▸ **PROBLEM DETAILS**
Pictures excluded, retype the lines from the one containing "orange solid cone" through the last line of the data below, both included.

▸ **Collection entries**

################

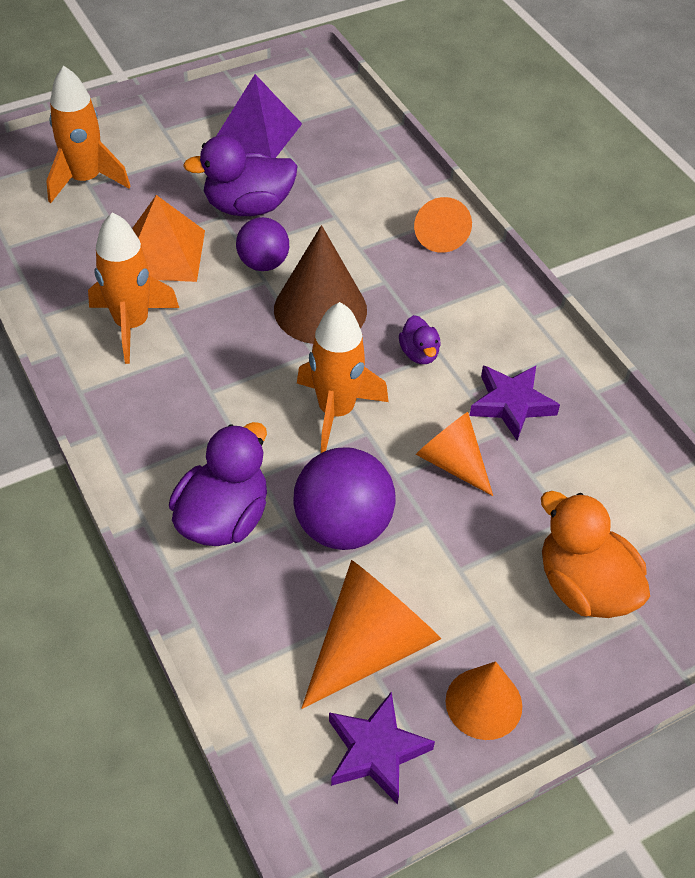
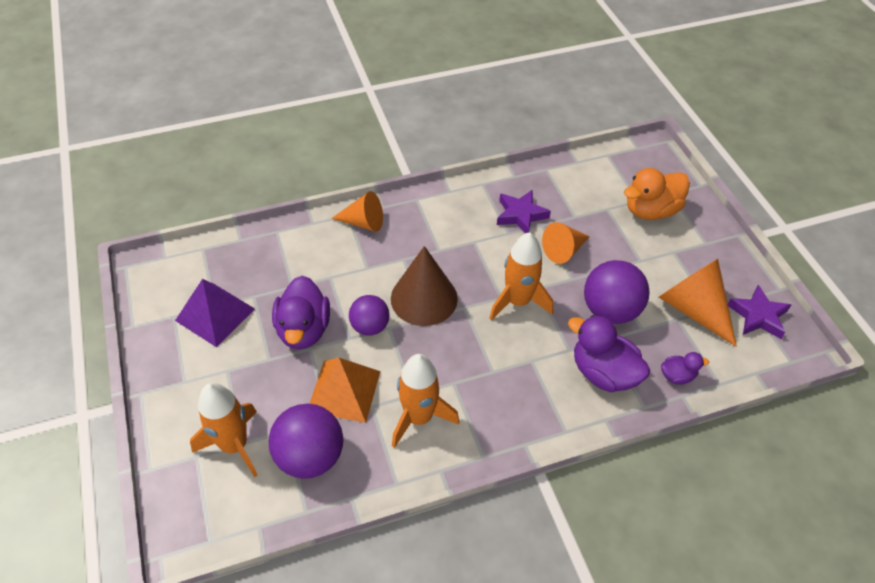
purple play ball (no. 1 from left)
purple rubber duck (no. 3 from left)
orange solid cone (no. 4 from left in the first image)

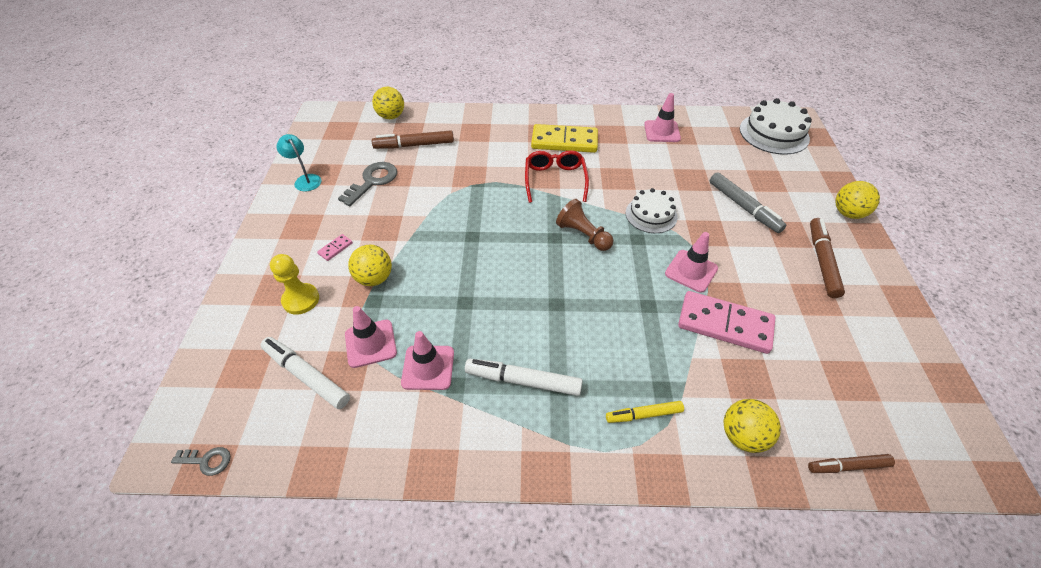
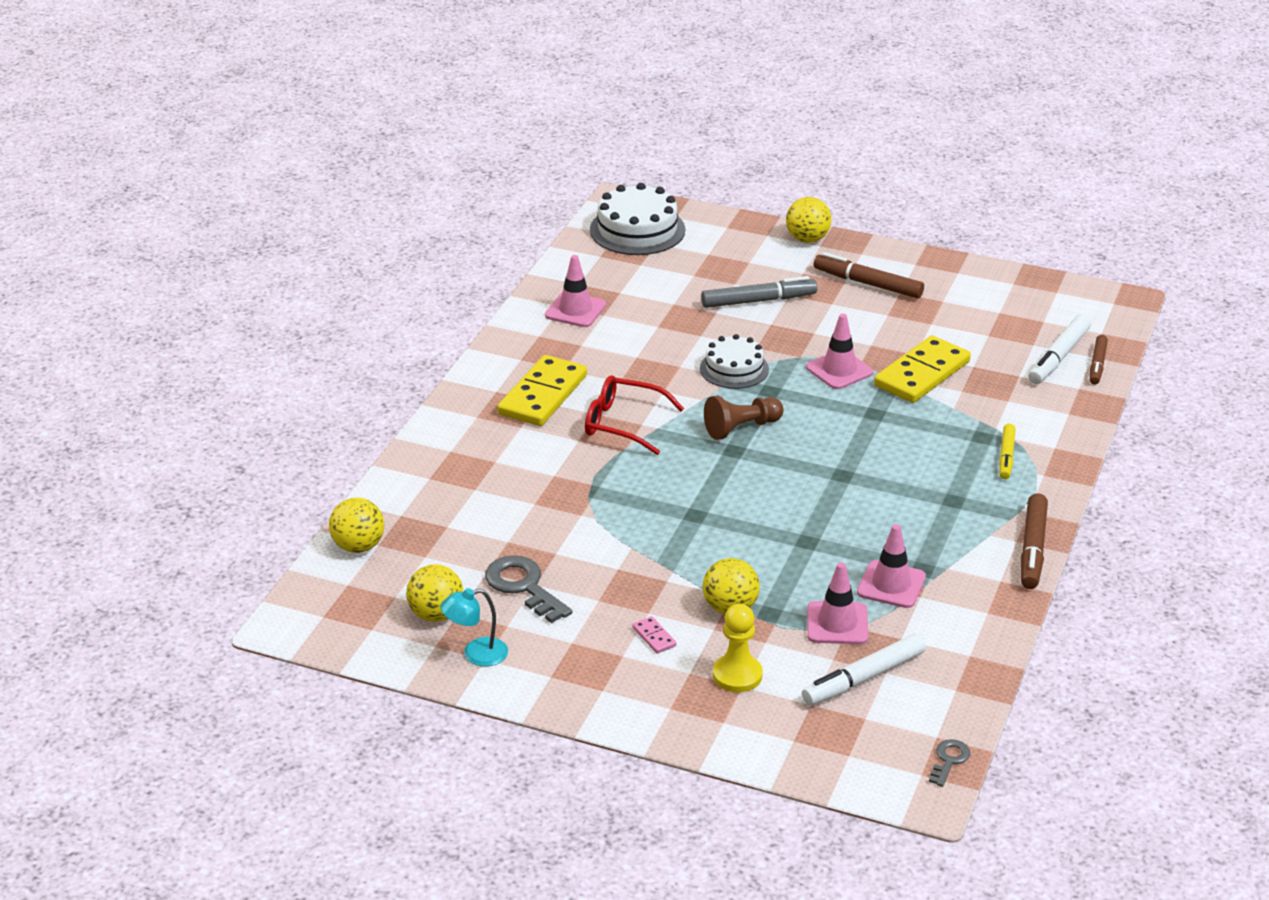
bright yellow play ball (no. 2 from left)
bright yellow domino tile (no. 2 from left)
brown felt pen (no. 2 from left)
pure white felt pen (no. 2 from left)

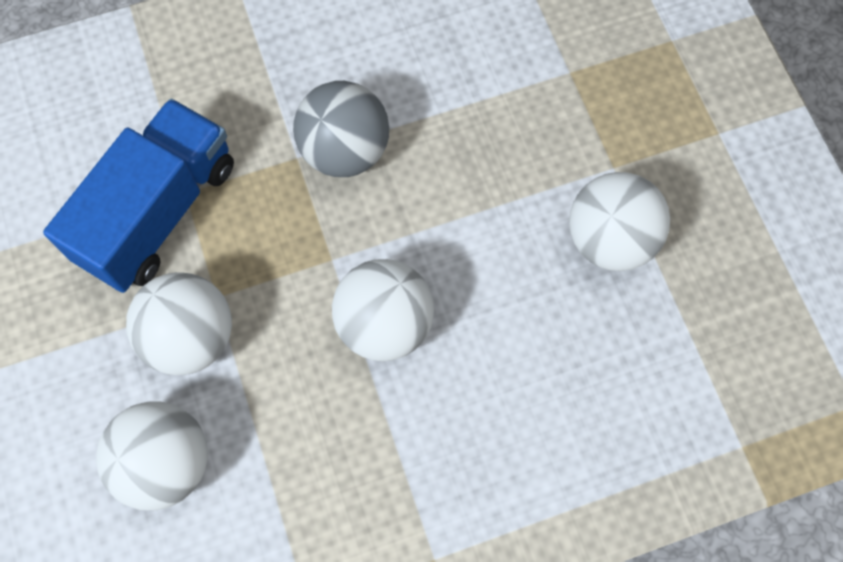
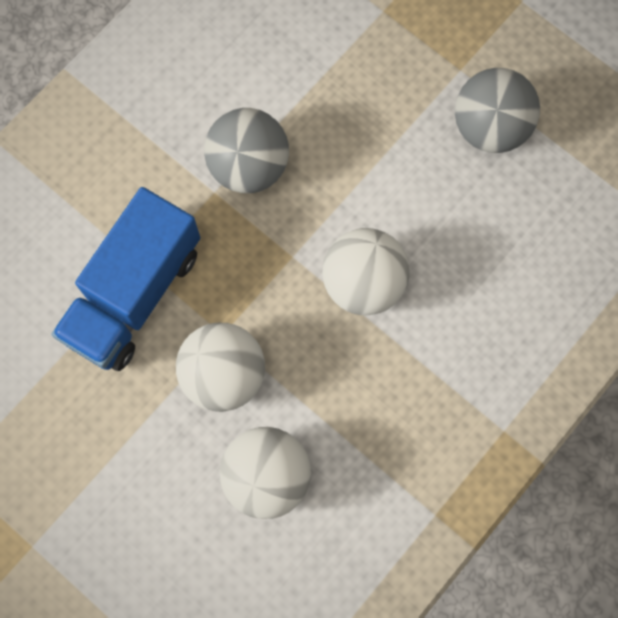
blue toy truck
ash-grey play ball (no. 2 from left)

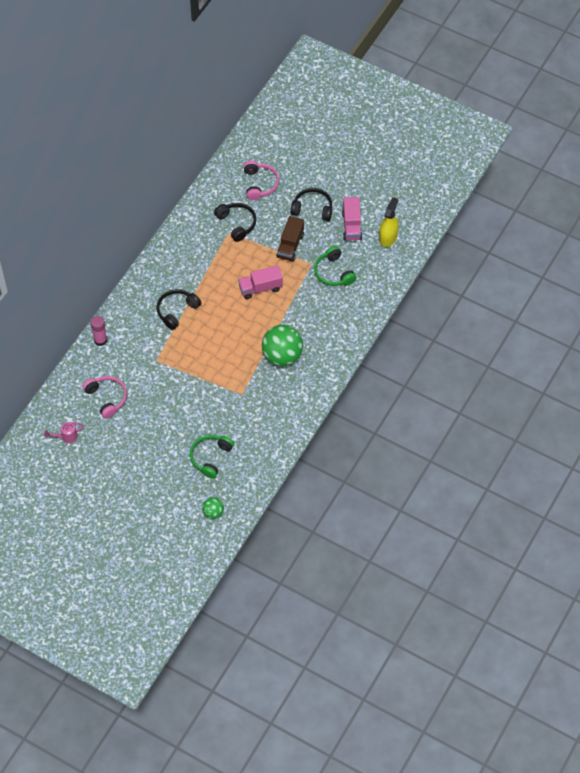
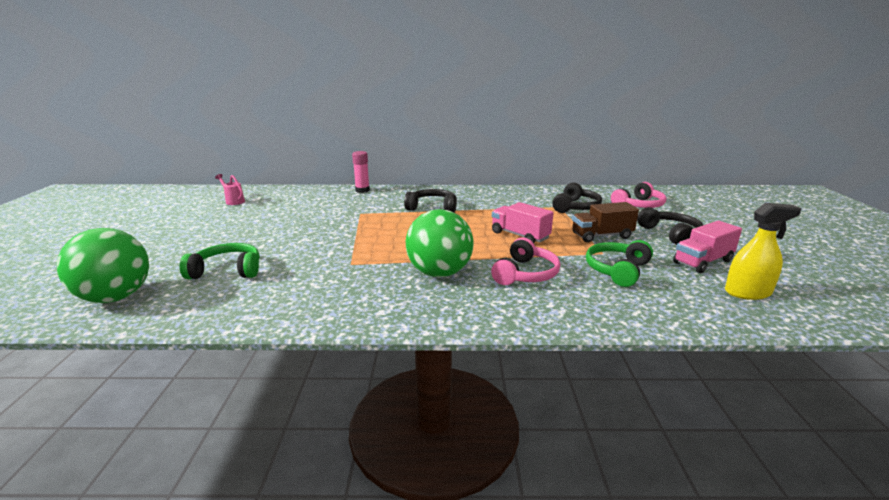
green play ball (no. 1 from left)
pink headset (no. 1 from left)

################

▸ **SOLUTION**
orange solid cone (no. 4 from left in the first image)

bright yellow play ball (no. 2 from left)
bright yellow domino tile (no. 2 from left)
brown felt pen (no. 2 from left)
pure white felt pen (no. 2 from left)

blue toy truck
ash-grey play ball (no. 2 from left)

green play ball (no. 1 from left)
pink headset (no. 1 from left)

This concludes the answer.